Building localization records

■ ■ ■

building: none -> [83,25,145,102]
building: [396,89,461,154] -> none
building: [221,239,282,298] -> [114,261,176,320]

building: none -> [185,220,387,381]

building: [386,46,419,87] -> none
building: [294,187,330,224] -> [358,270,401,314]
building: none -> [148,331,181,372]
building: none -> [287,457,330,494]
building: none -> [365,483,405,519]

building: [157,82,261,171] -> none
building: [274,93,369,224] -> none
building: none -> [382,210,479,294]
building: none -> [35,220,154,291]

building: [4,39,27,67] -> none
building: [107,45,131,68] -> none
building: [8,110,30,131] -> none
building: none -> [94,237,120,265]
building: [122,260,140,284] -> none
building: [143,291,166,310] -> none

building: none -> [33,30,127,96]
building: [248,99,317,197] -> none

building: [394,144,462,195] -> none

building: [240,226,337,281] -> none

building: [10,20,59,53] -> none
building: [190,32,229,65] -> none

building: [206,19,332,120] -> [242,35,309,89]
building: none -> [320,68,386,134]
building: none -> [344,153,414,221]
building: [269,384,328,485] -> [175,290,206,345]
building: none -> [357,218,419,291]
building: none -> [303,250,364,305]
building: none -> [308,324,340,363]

■ ■ ■

Work to be completed:
The range runs from the line with "building: none -> [357,218,419,291]" to the last line of the entries above, both included. Restate it word for word.

Task answer:
building: none -> [357,218,419,291]
building: none -> [303,250,364,305]
building: none -> [308,324,340,363]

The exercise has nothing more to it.